Records from a data source:
'''

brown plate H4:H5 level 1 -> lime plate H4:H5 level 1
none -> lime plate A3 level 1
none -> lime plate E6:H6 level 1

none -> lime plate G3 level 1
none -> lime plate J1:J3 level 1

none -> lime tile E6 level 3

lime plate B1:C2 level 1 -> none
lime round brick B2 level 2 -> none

'''
'''

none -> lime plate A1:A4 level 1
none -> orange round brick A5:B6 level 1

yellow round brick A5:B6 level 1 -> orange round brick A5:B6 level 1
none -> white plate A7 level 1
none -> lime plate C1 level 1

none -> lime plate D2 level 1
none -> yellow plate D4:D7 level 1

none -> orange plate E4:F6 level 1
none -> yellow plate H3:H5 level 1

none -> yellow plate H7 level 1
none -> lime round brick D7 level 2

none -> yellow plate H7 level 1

'''

Produce only the lines from the line containing "brown plate H4:H5" through the line containing "lime round brick B2 level 2 -> none", inclusive of both, exactly as they stand in the entries above.

* **Answer for the task**
brown plate H4:H5 level 1 -> lime plate H4:H5 level 1
none -> lime plate A3 level 1
none -> lime plate E6:H6 level 1

none -> lime plate G3 level 1
none -> lime plate J1:J3 level 1

none -> lime tile E6 level 3

lime plate B1:C2 level 1 -> none
lime round brick B2 level 2 -> none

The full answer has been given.